▶ _What you will do_
Gather every line of the listing below that contains the word "leftmost", copying each line in full. Treat uppercase and lowercase as different.

▶ _Information supplied_
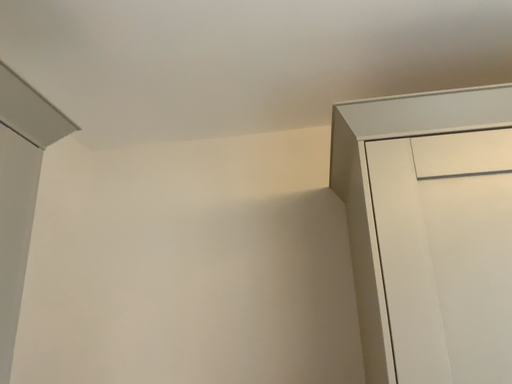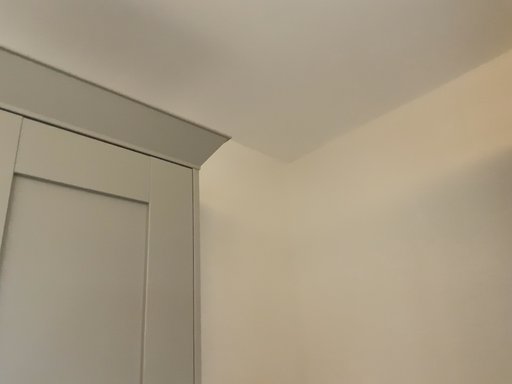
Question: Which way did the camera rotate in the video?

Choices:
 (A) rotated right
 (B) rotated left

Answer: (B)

---

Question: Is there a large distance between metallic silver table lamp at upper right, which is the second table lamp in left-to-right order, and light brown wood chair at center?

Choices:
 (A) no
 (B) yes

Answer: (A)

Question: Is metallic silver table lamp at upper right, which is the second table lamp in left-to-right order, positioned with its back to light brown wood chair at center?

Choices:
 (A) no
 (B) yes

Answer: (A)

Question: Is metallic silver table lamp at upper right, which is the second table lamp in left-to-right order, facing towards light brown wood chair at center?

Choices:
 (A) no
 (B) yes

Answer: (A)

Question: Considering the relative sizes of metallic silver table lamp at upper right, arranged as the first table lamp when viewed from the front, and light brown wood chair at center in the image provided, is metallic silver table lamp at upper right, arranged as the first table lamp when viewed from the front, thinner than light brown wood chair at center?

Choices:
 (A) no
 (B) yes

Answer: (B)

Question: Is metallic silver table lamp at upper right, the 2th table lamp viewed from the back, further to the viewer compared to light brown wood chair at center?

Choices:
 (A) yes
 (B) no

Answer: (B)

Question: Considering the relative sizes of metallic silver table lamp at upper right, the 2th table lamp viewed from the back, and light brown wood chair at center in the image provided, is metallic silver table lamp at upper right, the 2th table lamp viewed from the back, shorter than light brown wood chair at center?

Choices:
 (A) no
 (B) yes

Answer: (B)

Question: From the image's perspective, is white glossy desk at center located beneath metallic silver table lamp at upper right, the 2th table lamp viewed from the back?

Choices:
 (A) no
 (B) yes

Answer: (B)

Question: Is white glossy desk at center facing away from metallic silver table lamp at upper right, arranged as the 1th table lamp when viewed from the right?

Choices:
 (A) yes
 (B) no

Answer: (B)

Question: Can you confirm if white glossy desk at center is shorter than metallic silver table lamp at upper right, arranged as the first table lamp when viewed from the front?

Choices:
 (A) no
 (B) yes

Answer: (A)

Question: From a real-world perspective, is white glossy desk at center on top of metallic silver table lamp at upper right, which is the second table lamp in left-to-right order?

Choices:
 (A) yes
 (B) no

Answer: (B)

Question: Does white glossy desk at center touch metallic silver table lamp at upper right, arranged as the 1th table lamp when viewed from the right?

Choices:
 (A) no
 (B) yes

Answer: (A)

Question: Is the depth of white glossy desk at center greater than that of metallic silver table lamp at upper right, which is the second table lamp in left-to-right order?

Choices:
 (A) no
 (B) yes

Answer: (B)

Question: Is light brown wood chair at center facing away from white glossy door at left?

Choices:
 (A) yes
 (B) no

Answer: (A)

--

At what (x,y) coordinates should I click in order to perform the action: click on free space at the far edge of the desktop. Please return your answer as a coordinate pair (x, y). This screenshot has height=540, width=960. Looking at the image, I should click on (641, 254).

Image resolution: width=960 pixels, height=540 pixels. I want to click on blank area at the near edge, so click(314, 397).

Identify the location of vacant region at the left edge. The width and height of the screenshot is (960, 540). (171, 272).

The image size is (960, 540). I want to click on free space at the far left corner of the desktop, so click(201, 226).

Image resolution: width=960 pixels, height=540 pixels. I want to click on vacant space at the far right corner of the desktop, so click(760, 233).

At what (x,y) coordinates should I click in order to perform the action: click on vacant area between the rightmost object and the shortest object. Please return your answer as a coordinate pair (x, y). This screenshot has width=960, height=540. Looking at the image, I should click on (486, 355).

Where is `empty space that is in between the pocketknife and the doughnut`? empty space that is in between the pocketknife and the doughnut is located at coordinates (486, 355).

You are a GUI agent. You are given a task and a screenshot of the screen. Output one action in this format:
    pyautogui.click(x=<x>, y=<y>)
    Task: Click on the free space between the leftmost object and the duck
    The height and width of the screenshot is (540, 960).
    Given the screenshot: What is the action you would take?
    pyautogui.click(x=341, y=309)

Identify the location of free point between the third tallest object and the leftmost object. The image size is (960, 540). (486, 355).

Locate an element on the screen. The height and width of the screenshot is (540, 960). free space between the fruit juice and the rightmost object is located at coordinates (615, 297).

▶ _Written response_
    Task: Click on the free space between the leftmost object and the duck
Identify the location of free point between the third tallest object and the leftmost object. The image size is (960, 540). (486, 355).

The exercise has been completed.